# [What you should do]
Read the records below and copy each line that contains "brown".

# [Object inventory data]
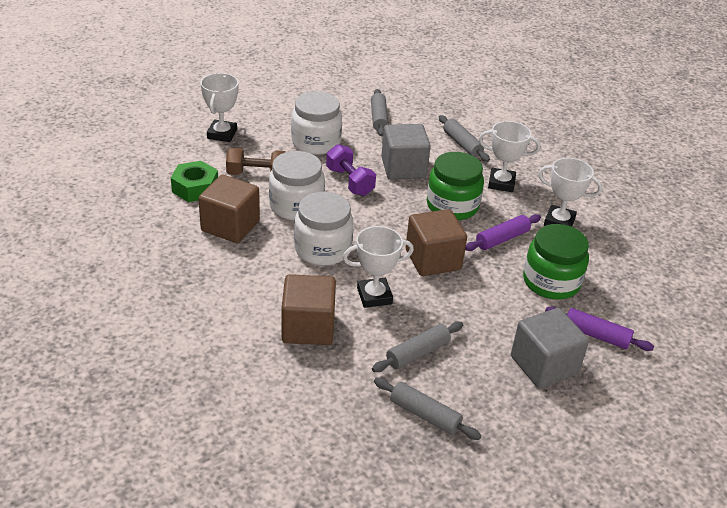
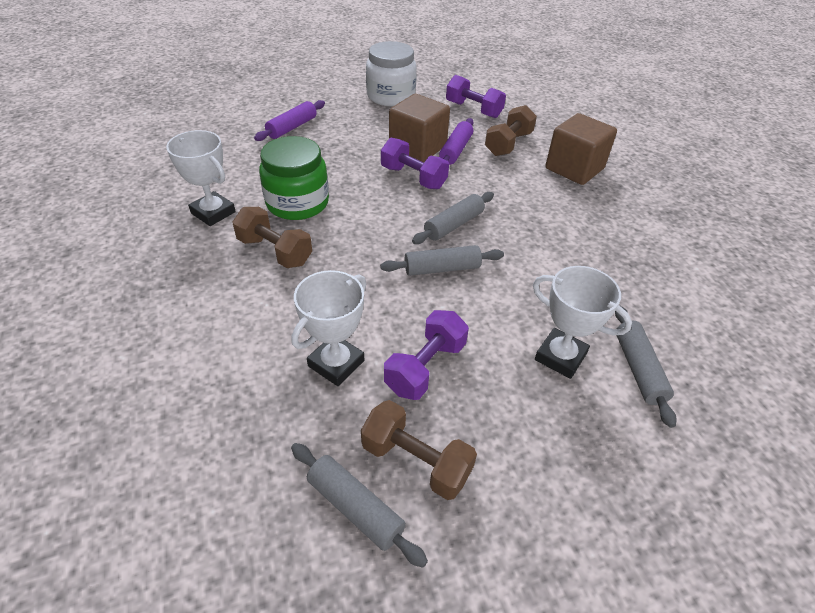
brown cube: 3 -> 2
brown dumbbell: 1 -> 3
green jar: 2 -> 1
green nut: 1 -> 0
grey cube: 2 -> 0
purple dumbbell: 1 -> 3
white jar: 3 -> 1
white trophy: 4 -> 3

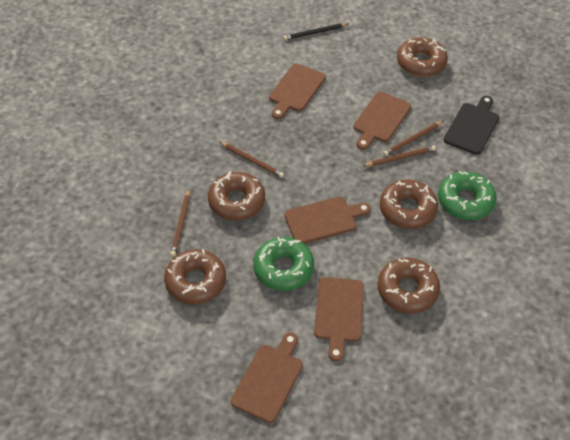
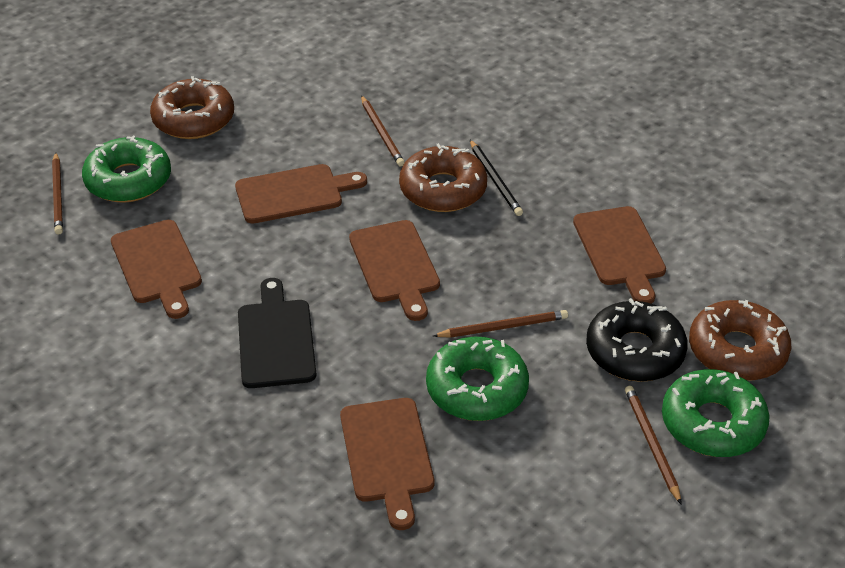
black donut: 0 -> 1
brown donut: 5 -> 3
green donut: 2 -> 3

# [Task solution]
brown cube: 3 -> 2
brown dumbbell: 1 -> 3
brown donut: 5 -> 3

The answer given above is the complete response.